= Task objective =
Once you find the line with "TP1: test point (XO) -> none" in the entries below, return exactly every line from it through the line with "F202: 2A (AGND, JACK) -> 2A (JACK, VEXT)".

=== Input ===

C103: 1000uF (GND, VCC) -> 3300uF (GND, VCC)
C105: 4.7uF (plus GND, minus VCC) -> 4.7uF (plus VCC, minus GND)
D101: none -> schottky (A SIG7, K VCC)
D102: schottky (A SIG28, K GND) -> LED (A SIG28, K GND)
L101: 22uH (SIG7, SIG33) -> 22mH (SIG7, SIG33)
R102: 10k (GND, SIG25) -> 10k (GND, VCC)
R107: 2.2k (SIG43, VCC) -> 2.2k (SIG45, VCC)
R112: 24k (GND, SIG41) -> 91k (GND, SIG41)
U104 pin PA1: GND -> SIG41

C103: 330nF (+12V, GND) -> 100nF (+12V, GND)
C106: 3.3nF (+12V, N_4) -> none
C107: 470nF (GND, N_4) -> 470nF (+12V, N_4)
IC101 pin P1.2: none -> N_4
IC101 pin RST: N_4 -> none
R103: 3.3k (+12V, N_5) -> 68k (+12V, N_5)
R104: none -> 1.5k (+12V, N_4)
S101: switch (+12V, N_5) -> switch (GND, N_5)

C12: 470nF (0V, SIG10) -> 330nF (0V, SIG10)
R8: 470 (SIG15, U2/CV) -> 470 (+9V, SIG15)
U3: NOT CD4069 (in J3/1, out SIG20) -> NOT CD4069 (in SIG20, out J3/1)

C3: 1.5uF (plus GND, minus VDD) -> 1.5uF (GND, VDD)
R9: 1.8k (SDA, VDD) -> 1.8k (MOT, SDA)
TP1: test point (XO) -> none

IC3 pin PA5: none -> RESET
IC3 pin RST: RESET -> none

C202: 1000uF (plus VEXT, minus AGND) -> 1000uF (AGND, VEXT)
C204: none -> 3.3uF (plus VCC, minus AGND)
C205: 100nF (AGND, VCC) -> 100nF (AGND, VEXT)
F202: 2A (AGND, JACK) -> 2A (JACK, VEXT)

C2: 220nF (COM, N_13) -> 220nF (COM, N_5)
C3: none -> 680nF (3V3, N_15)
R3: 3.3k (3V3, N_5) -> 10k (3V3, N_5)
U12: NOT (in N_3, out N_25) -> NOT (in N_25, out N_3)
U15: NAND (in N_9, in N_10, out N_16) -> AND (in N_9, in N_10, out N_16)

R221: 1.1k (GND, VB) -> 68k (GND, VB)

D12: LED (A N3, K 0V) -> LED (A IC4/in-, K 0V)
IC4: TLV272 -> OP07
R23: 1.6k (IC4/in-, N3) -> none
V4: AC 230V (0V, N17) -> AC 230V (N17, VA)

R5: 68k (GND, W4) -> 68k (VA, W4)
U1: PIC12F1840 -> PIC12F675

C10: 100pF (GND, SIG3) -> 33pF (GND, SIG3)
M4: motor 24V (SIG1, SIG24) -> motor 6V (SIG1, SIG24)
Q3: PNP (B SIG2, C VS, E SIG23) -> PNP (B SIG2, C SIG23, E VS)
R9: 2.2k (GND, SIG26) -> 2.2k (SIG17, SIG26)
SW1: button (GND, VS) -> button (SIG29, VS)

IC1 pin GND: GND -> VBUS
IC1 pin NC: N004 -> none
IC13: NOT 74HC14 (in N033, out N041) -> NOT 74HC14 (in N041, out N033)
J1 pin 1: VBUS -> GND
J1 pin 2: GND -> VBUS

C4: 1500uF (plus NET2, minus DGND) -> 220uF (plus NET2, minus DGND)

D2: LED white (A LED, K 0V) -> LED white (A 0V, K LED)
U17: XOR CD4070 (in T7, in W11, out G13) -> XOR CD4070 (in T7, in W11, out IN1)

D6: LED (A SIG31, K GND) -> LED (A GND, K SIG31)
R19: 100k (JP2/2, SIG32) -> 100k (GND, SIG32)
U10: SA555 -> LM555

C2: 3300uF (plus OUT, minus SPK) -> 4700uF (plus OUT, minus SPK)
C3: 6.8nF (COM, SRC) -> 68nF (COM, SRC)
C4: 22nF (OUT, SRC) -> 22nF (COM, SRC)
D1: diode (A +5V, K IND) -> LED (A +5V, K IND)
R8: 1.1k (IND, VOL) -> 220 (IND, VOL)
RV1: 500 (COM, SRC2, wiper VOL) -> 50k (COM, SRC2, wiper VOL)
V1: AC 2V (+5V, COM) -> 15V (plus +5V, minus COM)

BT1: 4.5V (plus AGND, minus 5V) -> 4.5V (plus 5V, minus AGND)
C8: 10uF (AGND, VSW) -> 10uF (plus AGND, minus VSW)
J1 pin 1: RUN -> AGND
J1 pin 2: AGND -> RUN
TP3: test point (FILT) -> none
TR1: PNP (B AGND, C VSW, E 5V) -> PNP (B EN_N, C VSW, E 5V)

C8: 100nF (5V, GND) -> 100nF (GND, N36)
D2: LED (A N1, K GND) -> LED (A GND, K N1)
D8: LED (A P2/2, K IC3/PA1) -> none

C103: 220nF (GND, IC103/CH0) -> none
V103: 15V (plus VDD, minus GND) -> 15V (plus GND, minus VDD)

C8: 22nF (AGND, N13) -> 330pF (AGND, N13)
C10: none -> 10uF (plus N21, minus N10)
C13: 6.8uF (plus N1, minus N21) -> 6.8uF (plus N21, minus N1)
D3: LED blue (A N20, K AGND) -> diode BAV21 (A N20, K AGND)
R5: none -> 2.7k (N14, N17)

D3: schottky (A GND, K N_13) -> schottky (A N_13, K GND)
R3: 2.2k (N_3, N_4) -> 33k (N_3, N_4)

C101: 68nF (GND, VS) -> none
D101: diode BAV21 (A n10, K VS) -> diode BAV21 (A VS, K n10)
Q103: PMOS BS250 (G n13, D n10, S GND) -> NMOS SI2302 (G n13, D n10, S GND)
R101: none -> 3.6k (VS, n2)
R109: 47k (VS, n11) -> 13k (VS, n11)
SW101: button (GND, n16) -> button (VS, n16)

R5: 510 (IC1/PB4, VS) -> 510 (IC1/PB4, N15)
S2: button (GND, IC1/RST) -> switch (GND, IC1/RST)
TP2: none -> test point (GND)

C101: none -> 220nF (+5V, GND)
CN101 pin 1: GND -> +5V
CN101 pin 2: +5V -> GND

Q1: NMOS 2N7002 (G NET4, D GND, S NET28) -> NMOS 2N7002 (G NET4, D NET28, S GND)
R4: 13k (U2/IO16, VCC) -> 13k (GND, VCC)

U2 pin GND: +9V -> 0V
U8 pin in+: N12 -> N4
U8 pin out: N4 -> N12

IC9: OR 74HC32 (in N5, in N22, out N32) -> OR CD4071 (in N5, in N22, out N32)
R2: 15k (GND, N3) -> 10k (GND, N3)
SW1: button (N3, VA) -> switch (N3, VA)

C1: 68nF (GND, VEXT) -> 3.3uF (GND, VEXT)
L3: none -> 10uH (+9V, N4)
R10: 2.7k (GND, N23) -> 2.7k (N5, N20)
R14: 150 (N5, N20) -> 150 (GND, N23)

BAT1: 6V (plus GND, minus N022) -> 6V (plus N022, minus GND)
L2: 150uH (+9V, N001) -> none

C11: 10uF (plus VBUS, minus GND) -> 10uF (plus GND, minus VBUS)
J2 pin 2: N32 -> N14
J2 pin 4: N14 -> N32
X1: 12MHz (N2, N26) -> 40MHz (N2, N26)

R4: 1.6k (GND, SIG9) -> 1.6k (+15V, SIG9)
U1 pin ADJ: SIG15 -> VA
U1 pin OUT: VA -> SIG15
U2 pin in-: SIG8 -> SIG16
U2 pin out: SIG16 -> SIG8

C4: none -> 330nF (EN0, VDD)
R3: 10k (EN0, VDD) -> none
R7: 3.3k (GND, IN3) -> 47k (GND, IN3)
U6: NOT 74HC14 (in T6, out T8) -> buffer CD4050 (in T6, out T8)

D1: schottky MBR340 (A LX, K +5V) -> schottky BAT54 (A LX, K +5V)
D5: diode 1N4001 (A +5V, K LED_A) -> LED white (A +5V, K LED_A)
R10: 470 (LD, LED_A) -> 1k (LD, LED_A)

===

= Result =
TP1: test point (XO) -> none

IC3 pin PA5: none -> RESET
IC3 pin RST: RESET -> none

C202: 1000uF (plus VEXT, minus AGND) -> 1000uF (AGND, VEXT)
C204: none -> 3.3uF (plus VCC, minus AGND)
C205: 100nF (AGND, VCC) -> 100nF (AGND, VEXT)
F202: 2A (AGND, JACK) -> 2A (JACK, VEXT)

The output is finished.